EXERCISE DIRECTIONS: All lines up to and including the one that contains "U1 pin IN: SIG -> +24V" are to be transcribed exactly, starting from the first line of the records.

THE RECORDS:
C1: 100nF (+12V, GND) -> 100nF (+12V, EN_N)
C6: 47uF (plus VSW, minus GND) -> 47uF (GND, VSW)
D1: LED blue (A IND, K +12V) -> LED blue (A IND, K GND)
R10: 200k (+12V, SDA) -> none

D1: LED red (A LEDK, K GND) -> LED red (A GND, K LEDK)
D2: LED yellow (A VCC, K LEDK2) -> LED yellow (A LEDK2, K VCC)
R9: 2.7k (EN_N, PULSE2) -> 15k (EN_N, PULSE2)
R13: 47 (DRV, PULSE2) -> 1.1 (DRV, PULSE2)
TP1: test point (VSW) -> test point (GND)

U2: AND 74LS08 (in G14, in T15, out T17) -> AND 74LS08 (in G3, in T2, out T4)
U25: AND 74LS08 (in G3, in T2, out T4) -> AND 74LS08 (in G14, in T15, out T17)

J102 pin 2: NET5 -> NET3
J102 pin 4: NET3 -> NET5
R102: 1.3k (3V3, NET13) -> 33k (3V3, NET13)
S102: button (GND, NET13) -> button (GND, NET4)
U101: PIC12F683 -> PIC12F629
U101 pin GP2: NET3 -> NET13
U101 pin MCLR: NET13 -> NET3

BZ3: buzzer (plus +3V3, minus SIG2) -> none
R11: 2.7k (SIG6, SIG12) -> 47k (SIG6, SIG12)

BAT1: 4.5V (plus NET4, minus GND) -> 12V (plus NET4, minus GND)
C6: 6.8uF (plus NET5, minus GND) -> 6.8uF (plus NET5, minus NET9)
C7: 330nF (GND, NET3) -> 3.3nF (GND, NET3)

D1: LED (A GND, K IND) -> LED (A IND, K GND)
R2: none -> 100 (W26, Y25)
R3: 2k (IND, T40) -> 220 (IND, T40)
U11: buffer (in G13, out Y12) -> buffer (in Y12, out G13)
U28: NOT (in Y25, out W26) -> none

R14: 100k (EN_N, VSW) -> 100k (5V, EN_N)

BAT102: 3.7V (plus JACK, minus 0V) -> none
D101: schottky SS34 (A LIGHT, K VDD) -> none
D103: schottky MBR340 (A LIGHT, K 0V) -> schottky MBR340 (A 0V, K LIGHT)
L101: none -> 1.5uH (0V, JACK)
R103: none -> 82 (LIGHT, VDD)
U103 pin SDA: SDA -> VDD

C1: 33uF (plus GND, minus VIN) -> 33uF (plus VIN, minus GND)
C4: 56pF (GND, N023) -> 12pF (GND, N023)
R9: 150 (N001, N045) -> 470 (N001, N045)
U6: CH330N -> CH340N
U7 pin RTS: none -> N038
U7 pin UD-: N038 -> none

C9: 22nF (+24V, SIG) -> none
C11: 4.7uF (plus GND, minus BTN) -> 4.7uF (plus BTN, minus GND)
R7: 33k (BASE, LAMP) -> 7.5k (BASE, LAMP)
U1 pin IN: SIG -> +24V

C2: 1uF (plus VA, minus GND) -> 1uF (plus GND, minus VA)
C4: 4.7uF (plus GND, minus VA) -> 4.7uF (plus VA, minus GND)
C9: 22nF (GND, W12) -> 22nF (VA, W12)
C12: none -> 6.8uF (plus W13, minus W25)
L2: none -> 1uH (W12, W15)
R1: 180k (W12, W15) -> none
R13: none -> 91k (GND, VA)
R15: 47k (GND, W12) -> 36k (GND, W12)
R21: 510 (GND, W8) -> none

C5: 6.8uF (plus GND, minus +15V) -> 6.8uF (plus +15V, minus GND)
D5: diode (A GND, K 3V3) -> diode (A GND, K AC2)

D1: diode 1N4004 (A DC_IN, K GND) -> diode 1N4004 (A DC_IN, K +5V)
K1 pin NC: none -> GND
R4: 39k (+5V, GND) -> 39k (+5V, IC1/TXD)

RESPONSE TO THIS EXERCISE:
C1: 100nF (+12V, GND) -> 100nF (+12V, EN_N)
C6: 47uF (plus VSW, minus GND) -> 47uF (GND, VSW)
D1: LED blue (A IND, K +12V) -> LED blue (A IND, K GND)
R10: 200k (+12V, SDA) -> none

D1: LED red (A LEDK, K GND) -> LED red (A GND, K LEDK)
D2: LED yellow (A VCC, K LEDK2) -> LED yellow (A LEDK2, K VCC)
R9: 2.7k (EN_N, PULSE2) -> 15k (EN_N, PULSE2)
R13: 47 (DRV, PULSE2) -> 1.1 (DRV, PULSE2)
TP1: test point (VSW) -> test point (GND)

U2: AND 74LS08 (in G14, in T15, out T17) -> AND 74LS08 (in G3, in T2, out T4)
U25: AND 74LS08 (in G3, in T2, out T4) -> AND 74LS08 (in G14, in T15, out T17)

J102 pin 2: NET5 -> NET3
J102 pin 4: NET3 -> NET5
R102: 1.3k (3V3, NET13) -> 33k (3V3, NET13)
S102: button (GND, NET13) -> button (GND, NET4)
U101: PIC12F683 -> PIC12F629
U101 pin GP2: NET3 -> NET13
U101 pin MCLR: NET13 -> NET3

BZ3: buzzer (plus +3V3, minus SIG2) -> none
R11: 2.7k (SIG6, SIG12) -> 47k (SIG6, SIG12)

BAT1: 4.5V (plus NET4, minus GND) -> 12V (plus NET4, minus GND)
C6: 6.8uF (plus NET5, minus GND) -> 6.8uF (plus NET5, minus NET9)
C7: 330nF (GND, NET3) -> 3.3nF (GND, NET3)

D1: LED (A GND, K IND) -> LED (A IND, K GND)
R2: none -> 100 (W26, Y25)
R3: 2k (IND, T40) -> 220 (IND, T40)
U11: buffer (in G13, out Y12) -> buffer (in Y12, out G13)
U28: NOT (in Y25, out W26) -> none

R14: 100k (EN_N, VSW) -> 100k (5V, EN_N)

BAT102: 3.7V (plus JACK, minus 0V) -> none
D101: schottky SS34 (A LIGHT, K VDD) -> none
D103: schottky MBR340 (A LIGHT, K 0V) -> schottky MBR340 (A 0V, K LIGHT)
L101: none -> 1.5uH (0V, JACK)
R103: none -> 82 (LIGHT, VDD)
U103 pin SDA: SDA -> VDD

C1: 33uF (plus GND, minus VIN) -> 33uF (plus VIN, minus GND)
C4: 56pF (GND, N023) -> 12pF (GND, N023)
R9: 150 (N001, N045) -> 470 (N001, N045)
U6: CH330N -> CH340N
U7 pin RTS: none -> N038
U7 pin UD-: N038 -> none

C9: 22nF (+24V, SIG) -> none
C11: 4.7uF (plus GND, minus BTN) -> 4.7uF (plus BTN, minus GND)
R7: 33k (BASE, LAMP) -> 7.5k (BASE, LAMP)
U1 pin IN: SIG -> +24V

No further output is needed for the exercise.